▸ **Required work**: Quote the records below in full, exactly as given, with the images taken out.
Top of Dataset
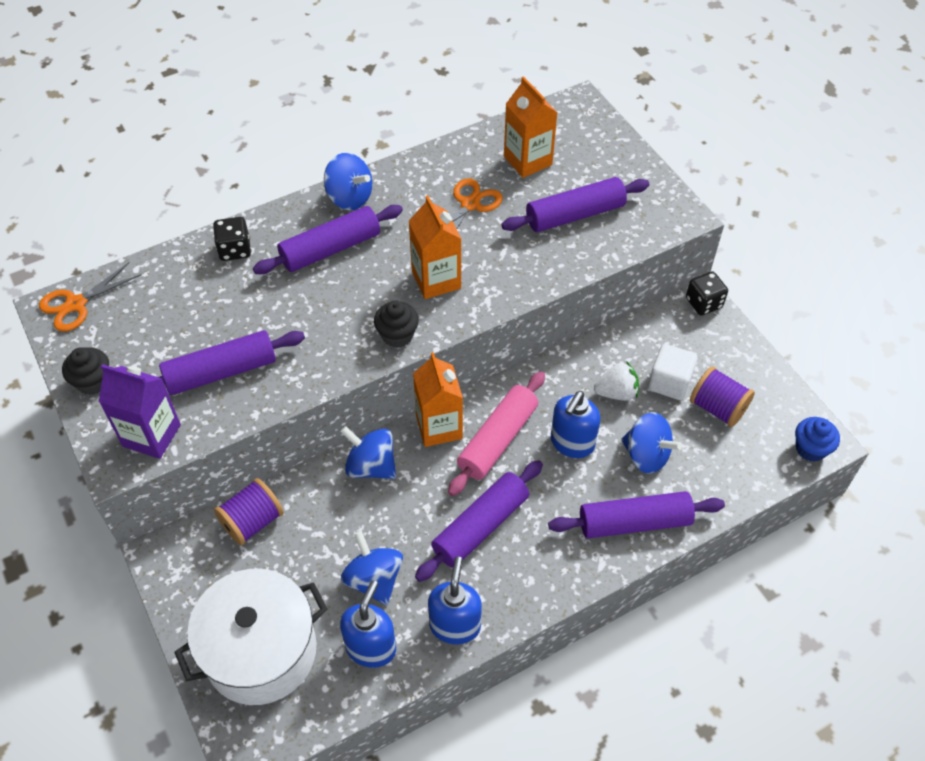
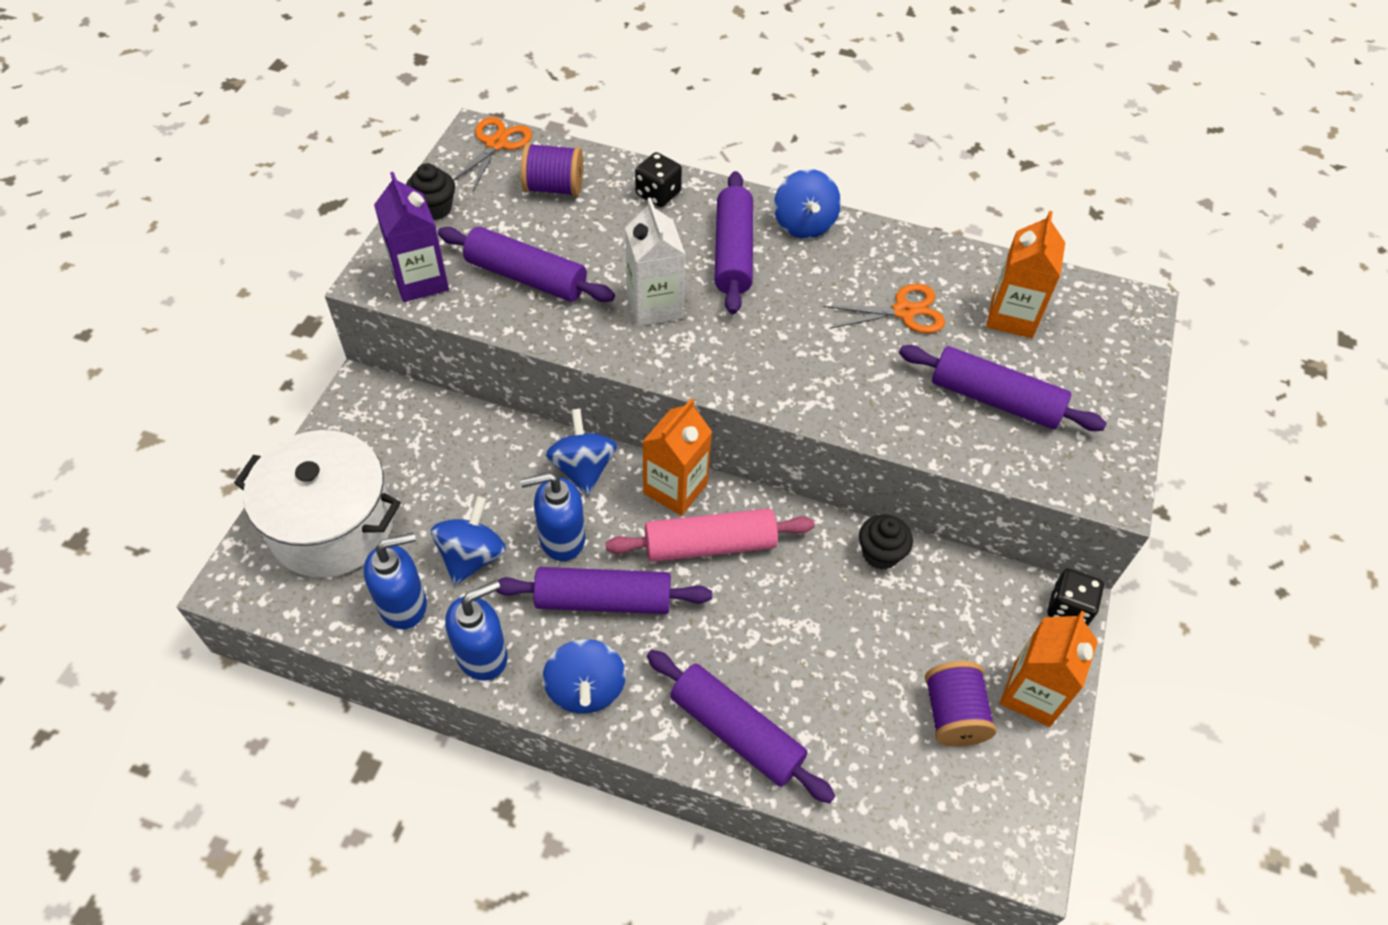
camera: 45 degrees right, 0 degrees up
(76, 304) = (496, 144): orange scissors -> orange scissors turned 105 degrees clockwise
(252, 522) = (447, 427): purple spool -> purple spool (554, 188)
(326, 320) = (654, 305): none -> white carton
(330, 249) = (733, 252): purple rolling pin -> purple rolling pin turned 75 degrees clockwise
(397, 335) = (694, 365): black cupcake -> black cupcake (880, 553)
(436, 280) = (787, 349): orange carton -> orange carton (1032, 694)
(572, 443) = (770, 610): blue soap dispenser -> blue soap dispenser (561, 539)
(616, 392) = (869, 607): white strawberry -> none
(646, 455) = (825, 687): blue spinning top -> blue spinning top (585, 689)
(669, 382) = (933, 646): white cube -> none
(810, 449) = (1003, 847): blue cupcake -> none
Bottom of Dataset
▸ **Worked solution**:
camera: 45 degrees right, 0 degrees up
(76, 304) = (496, 144): orange scissors -> orange scissors turned 105 degrees clockwise
(252, 522) = (447, 427): purple spool -> purple spool (554, 188)
(326, 320) = (654, 305): none -> white carton
(330, 249) = (733, 252): purple rolling pin -> purple rolling pin turned 75 degrees clockwise
(397, 335) = (694, 365): black cupcake -> black cupcake (880, 553)
(436, 280) = (787, 349): orange carton -> orange carton (1032, 694)
(572, 443) = (770, 610): blue soap dispenser -> blue soap dispenser (561, 539)
(616, 392) = (869, 607): white strawberry -> none
(646, 455) = (825, 687): blue spinning top -> blue spinning top (585, 689)
(669, 382) = (933, 646): white cube -> none
(810, 449) = (1003, 847): blue cupcake -> none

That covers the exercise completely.